→ Task prompt
Reproduce the material below word for word, omitting the picture.
■ ■ ■
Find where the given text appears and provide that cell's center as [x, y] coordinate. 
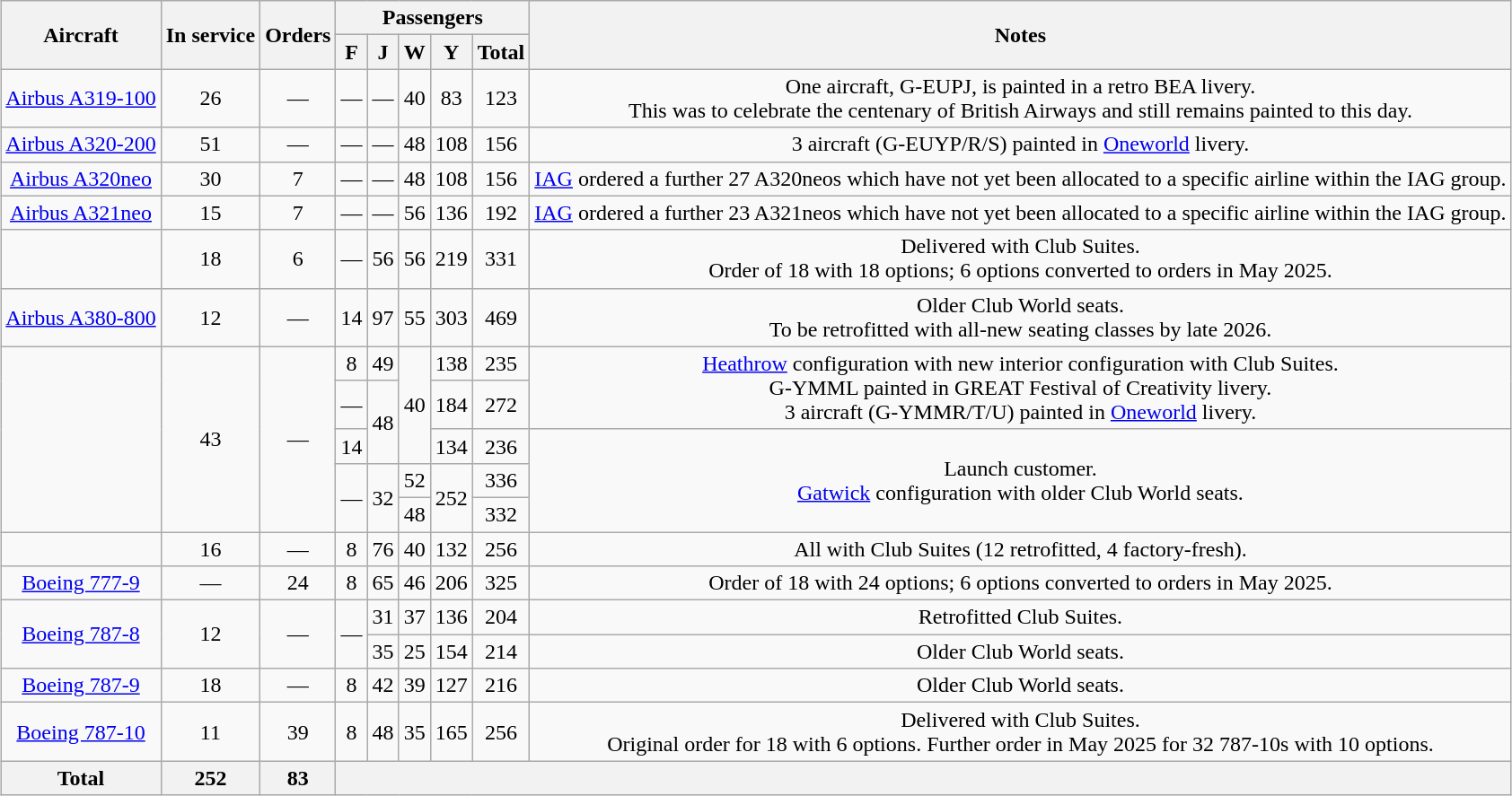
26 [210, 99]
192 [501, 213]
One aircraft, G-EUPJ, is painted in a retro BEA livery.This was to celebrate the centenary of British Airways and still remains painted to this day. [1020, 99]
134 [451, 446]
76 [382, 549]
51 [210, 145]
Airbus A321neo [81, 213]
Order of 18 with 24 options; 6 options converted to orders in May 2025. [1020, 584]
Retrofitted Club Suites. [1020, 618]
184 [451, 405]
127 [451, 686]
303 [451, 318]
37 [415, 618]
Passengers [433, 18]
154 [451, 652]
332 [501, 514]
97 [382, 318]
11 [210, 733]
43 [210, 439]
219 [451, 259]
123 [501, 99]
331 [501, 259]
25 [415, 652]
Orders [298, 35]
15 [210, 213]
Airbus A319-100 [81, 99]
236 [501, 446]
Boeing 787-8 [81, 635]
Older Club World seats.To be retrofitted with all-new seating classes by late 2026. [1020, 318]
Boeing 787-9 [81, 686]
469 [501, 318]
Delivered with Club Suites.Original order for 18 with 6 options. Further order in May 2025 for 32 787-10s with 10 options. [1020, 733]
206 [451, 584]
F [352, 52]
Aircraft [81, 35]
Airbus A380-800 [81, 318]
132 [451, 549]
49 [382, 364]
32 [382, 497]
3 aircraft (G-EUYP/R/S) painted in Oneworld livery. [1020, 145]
■ ■ ■
→ Exercise response
Find where the given text appears and provide that cell's center as [x, y] coordinate. 
26 [210, 99]
192 [501, 213]
One aircraft, G-EUPJ, is painted in a retro BEA livery.This was to celebrate the centenary of British Airways and still remains painted to this day. [1020, 99]
134 [451, 446]
76 [382, 549]
51 [210, 145]
Airbus A321neo [81, 213]
Order of 18 with 24 options; 6 options converted to orders in May 2025. [1020, 584]
Retrofitted Club Suites. [1020, 618]
184 [451, 405]
127 [451, 686]
303 [451, 318]
37 [415, 618]
Passengers [433, 18]
154 [451, 652]
332 [501, 514]
97 [382, 318]
11 [210, 733]
43 [210, 439]
219 [451, 259]
123 [501, 99]
331 [501, 259]
25 [415, 652]
Orders [298, 35]
15 [210, 213]
Airbus A319-100 [81, 99]
236 [501, 446]
Boeing 787-8 [81, 635]
Older Club World seats.To be retrofitted with all-new seating classes by late 2026. [1020, 318]
Boeing 787-9 [81, 686]
469 [501, 318]
Delivered with Club Suites.Original order for 18 with 6 options. Further order in May 2025 for 32 787-10s with 10 options. [1020, 733]
206 [451, 584]
F [352, 52]
Aircraft [81, 35]
Airbus A380-800 [81, 318]
132 [451, 549]
49 [382, 364]
32 [382, 497]
3 aircraft (G-EUYP/R/S) painted in Oneworld livery. [1020, 145]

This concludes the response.